### Task directions
Every line below should be repeated exactly.

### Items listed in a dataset
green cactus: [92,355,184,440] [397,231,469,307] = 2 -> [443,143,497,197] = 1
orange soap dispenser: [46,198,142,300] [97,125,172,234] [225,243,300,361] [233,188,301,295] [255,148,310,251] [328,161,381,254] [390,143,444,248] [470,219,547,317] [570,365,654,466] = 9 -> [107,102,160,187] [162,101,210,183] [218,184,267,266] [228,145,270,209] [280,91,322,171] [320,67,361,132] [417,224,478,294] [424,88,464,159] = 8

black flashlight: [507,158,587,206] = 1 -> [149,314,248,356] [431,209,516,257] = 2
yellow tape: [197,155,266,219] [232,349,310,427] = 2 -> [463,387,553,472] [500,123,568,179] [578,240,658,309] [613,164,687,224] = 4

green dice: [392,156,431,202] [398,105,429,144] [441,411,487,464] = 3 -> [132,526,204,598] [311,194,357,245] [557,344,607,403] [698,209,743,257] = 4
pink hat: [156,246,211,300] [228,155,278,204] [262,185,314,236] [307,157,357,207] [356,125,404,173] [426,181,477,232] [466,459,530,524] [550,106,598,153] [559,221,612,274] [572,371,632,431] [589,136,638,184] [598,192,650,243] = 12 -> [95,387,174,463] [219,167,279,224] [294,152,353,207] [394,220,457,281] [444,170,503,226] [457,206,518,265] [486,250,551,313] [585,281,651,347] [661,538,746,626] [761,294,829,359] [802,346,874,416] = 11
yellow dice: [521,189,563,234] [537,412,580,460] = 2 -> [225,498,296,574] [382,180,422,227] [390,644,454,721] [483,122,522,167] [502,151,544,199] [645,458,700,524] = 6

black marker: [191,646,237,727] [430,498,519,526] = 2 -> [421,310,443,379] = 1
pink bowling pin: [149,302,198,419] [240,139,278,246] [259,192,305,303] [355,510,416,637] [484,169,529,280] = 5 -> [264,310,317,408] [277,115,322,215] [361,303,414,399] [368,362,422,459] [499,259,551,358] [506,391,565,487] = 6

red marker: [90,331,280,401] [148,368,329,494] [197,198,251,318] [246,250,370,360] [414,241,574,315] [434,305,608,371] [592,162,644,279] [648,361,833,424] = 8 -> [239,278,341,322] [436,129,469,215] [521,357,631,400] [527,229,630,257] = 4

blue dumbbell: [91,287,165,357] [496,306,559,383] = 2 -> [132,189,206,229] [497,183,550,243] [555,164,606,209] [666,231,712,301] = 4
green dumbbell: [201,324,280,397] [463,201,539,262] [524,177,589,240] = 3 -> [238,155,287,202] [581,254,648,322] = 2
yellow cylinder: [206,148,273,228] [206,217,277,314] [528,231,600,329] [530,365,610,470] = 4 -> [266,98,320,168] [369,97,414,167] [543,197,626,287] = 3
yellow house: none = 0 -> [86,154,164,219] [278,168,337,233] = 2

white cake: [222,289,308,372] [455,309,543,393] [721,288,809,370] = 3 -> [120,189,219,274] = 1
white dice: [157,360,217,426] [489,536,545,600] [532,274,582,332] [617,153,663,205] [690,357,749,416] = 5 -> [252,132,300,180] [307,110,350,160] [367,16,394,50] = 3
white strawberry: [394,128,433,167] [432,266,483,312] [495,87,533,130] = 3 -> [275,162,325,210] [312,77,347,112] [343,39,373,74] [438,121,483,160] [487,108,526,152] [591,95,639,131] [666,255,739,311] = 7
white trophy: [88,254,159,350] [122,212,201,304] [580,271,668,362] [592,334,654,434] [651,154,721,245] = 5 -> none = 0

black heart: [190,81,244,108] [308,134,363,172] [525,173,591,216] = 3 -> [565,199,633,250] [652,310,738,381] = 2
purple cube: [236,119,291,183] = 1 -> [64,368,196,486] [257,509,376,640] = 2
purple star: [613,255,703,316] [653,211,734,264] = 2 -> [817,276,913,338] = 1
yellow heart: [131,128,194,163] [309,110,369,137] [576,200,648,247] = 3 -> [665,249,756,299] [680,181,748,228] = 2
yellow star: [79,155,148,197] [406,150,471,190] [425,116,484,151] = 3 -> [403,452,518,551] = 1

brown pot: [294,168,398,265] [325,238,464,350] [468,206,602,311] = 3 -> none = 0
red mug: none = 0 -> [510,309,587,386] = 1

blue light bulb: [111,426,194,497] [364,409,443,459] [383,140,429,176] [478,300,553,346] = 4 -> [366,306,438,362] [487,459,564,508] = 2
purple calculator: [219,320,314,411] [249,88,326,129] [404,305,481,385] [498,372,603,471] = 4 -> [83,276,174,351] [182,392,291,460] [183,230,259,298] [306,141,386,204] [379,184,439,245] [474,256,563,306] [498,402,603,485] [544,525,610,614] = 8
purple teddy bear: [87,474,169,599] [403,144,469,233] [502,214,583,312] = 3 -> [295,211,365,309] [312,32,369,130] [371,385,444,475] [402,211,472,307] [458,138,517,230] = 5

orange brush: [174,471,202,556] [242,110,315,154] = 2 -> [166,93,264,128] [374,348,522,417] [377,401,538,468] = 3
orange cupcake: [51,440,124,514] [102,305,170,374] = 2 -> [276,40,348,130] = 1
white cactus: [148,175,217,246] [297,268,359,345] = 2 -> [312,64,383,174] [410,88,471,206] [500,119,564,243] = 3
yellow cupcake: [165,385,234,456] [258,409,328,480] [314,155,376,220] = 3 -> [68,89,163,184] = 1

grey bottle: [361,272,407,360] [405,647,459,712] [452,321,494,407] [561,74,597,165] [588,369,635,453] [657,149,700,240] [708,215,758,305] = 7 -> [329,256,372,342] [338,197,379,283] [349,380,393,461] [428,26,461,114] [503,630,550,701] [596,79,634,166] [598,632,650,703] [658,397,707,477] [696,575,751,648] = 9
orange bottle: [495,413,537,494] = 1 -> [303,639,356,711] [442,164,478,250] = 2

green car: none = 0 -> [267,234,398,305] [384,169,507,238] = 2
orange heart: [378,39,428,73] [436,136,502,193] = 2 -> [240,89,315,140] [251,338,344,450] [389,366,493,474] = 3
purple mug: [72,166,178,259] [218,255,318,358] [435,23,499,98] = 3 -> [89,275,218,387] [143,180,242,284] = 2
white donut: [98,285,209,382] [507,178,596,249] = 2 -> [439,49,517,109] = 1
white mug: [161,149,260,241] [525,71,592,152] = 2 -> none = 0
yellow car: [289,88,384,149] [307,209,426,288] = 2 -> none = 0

### Response area
green cactus: [92,355,184,440] [397,231,469,307] = 2 -> [443,143,497,197] = 1
orange soap dispenser: [46,198,142,300] [97,125,172,234] [225,243,300,361] [233,188,301,295] [255,148,310,251] [328,161,381,254] [390,143,444,248] [470,219,547,317] [570,365,654,466] = 9 -> [107,102,160,187] [162,101,210,183] [218,184,267,266] [228,145,270,209] [280,91,322,171] [320,67,361,132] [417,224,478,294] [424,88,464,159] = 8

black flashlight: [507,158,587,206] = 1 -> [149,314,248,356] [431,209,516,257] = 2
yellow tape: [197,155,266,219] [232,349,310,427] = 2 -> [463,387,553,472] [500,123,568,179] [578,240,658,309] [613,164,687,224] = 4

green dice: [392,156,431,202] [398,105,429,144] [441,411,487,464] = 3 -> [132,526,204,598] [311,194,357,245] [557,344,607,403] [698,209,743,257] = 4
pink hat: [156,246,211,300] [228,155,278,204] [262,185,314,236] [307,157,357,207] [356,125,404,173] [426,181,477,232] [466,459,530,524] [550,106,598,153] [559,221,612,274] [572,371,632,431] [589,136,638,184] [598,192,650,243] = 12 -> [95,387,174,463] [219,167,279,224] [294,152,353,207] [394,220,457,281] [444,170,503,226] [457,206,518,265] [486,250,551,313] [585,281,651,347] [661,538,746,626] [761,294,829,359] [802,346,874,416] = 11
yellow dice: [521,189,563,234] [537,412,580,460] = 2 -> [225,498,296,574] [382,180,422,227] [390,644,454,721] [483,122,522,167] [502,151,544,199] [645,458,700,524] = 6

black marker: [191,646,237,727] [430,498,519,526] = 2 -> [421,310,443,379] = 1
pink bowling pin: [149,302,198,419] [240,139,278,246] [259,192,305,303] [355,510,416,637] [484,169,529,280] = 5 -> [264,310,317,408] [277,115,322,215] [361,303,414,399] [368,362,422,459] [499,259,551,358] [506,391,565,487] = 6

red marker: [90,331,280,401] [148,368,329,494] [197,198,251,318] [246,250,370,360] [414,241,574,315] [434,305,608,371] [592,162,644,279] [648,361,833,424] = 8 -> [239,278,341,322] [436,129,469,215] [521,357,631,400] [527,229,630,257] = 4

blue dumbbell: [91,287,165,357] [496,306,559,383] = 2 -> [132,189,206,229] [497,183,550,243] [555,164,606,209] [666,231,712,301] = 4
green dumbbell: [201,324,280,397] [463,201,539,262] [524,177,589,240] = 3 -> [238,155,287,202] [581,254,648,322] = 2
yellow cylinder: [206,148,273,228] [206,217,277,314] [528,231,600,329] [530,365,610,470] = 4 -> [266,98,320,168] [369,97,414,167] [543,197,626,287] = 3
yellow house: none = 0 -> [86,154,164,219] [278,168,337,233] = 2

white cake: [222,289,308,372] [455,309,543,393] [721,288,809,370] = 3 -> [120,189,219,274] = 1
white dice: [157,360,217,426] [489,536,545,600] [532,274,582,332] [617,153,663,205] [690,357,749,416] = 5 -> [252,132,300,180] [307,110,350,160] [367,16,394,50] = 3
white strawberry: [394,128,433,167] [432,266,483,312] [495,87,533,130] = 3 -> [275,162,325,210] [312,77,347,112] [343,39,373,74] [438,121,483,160] [487,108,526,152] [591,95,639,131] [666,255,739,311] = 7
white trophy: [88,254,159,350] [122,212,201,304] [580,271,668,362] [592,334,654,434] [651,154,721,245] = 5 -> none = 0

black heart: [190,81,244,108] [308,134,363,172] [525,173,591,216] = 3 -> [565,199,633,250] [652,310,738,381] = 2
purple cube: [236,119,291,183] = 1 -> [64,368,196,486] [257,509,376,640] = 2
purple star: [613,255,703,316] [653,211,734,264] = 2 -> [817,276,913,338] = 1
yellow heart: [131,128,194,163] [309,110,369,137] [576,200,648,247] = 3 -> [665,249,756,299] [680,181,748,228] = 2
yellow star: [79,155,148,197] [406,150,471,190] [425,116,484,151] = 3 -> [403,452,518,551] = 1

brown pot: [294,168,398,265] [325,238,464,350] [468,206,602,311] = 3 -> none = 0
red mug: none = 0 -> [510,309,587,386] = 1

blue light bulb: [111,426,194,497] [364,409,443,459] [383,140,429,176] [478,300,553,346] = 4 -> [366,306,438,362] [487,459,564,508] = 2
purple calculator: [219,320,314,411] [249,88,326,129] [404,305,481,385] [498,372,603,471] = 4 -> [83,276,174,351] [182,392,291,460] [183,230,259,298] [306,141,386,204] [379,184,439,245] [474,256,563,306] [498,402,603,485] [544,525,610,614] = 8
purple teddy bear: [87,474,169,599] [403,144,469,233] [502,214,583,312] = 3 -> [295,211,365,309] [312,32,369,130] [371,385,444,475] [402,211,472,307] [458,138,517,230] = 5

orange brush: [174,471,202,556] [242,110,315,154] = 2 -> [166,93,264,128] [374,348,522,417] [377,401,538,468] = 3
orange cupcake: [51,440,124,514] [102,305,170,374] = 2 -> [276,40,348,130] = 1
white cactus: [148,175,217,246] [297,268,359,345] = 2 -> [312,64,383,174] [410,88,471,206] [500,119,564,243] = 3
yellow cupcake: [165,385,234,456] [258,409,328,480] [314,155,376,220] = 3 -> [68,89,163,184] = 1

grey bottle: [361,272,407,360] [405,647,459,712] [452,321,494,407] [561,74,597,165] [588,369,635,453] [657,149,700,240] [708,215,758,305] = 7 -> [329,256,372,342] [338,197,379,283] [349,380,393,461] [428,26,461,114] [503,630,550,701] [596,79,634,166] [598,632,650,703] [658,397,707,477] [696,575,751,648] = 9
orange bottle: [495,413,537,494] = 1 -> [303,639,356,711] [442,164,478,250] = 2

green car: none = 0 -> [267,234,398,305] [384,169,507,238] = 2
orange heart: [378,39,428,73] [436,136,502,193] = 2 -> [240,89,315,140] [251,338,344,450] [389,366,493,474] = 3
purple mug: [72,166,178,259] [218,255,318,358] [435,23,499,98] = 3 -> [89,275,218,387] [143,180,242,284] = 2
white donut: [98,285,209,382] [507,178,596,249] = 2 -> [439,49,517,109] = 1
white mug: [161,149,260,241] [525,71,592,152] = 2 -> none = 0
yellow car: [289,88,384,149] [307,209,426,288] = 2 -> none = 0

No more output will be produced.